→ **DATASET CONTENT**
_____

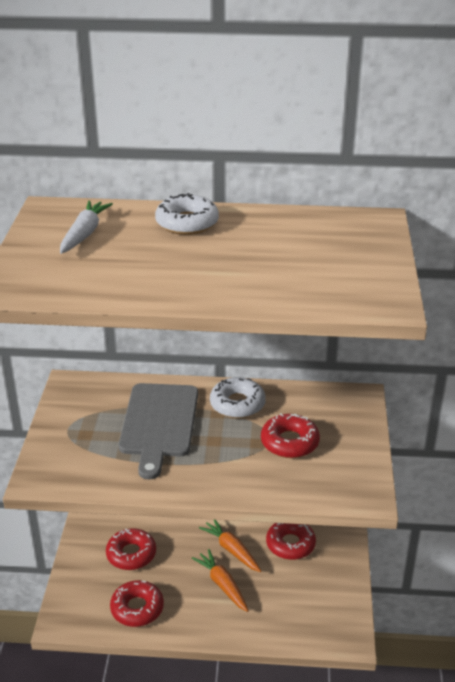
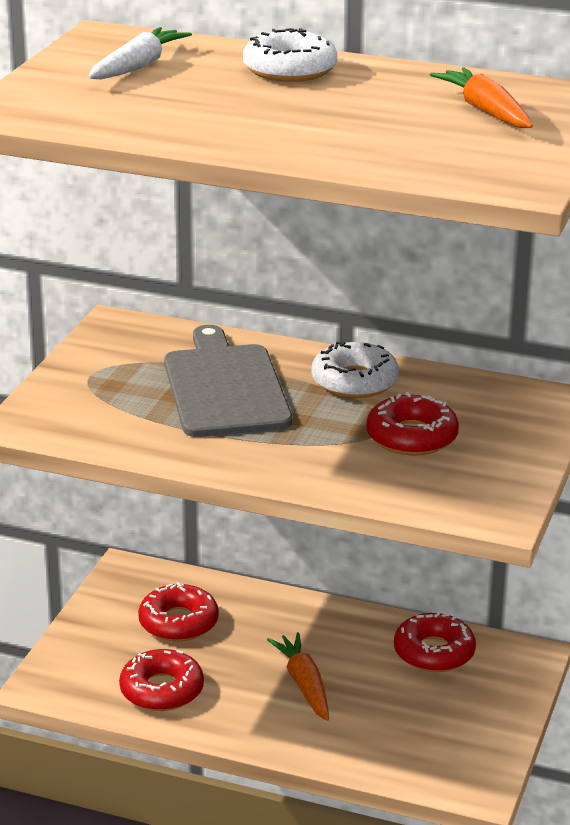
camera: 15 degrees right, 5 degrees down
(159, 423) = (225, 387): grey cutting board -> grey cutting board turned 150 degrees clockwise
(231, 550) = (336, 643): orange carrot -> orange carrot (485, 111)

_____

→ **EXERCISE AIM**
Transcribe each line of the material above verbatim, but do not include the images.

→ **ANSWER**
camera: 15 degrees right, 5 degrees down
(159, 423) = (225, 387): grey cutting board -> grey cutting board turned 150 degrees clockwise
(231, 550) = (336, 643): orange carrot -> orange carrot (485, 111)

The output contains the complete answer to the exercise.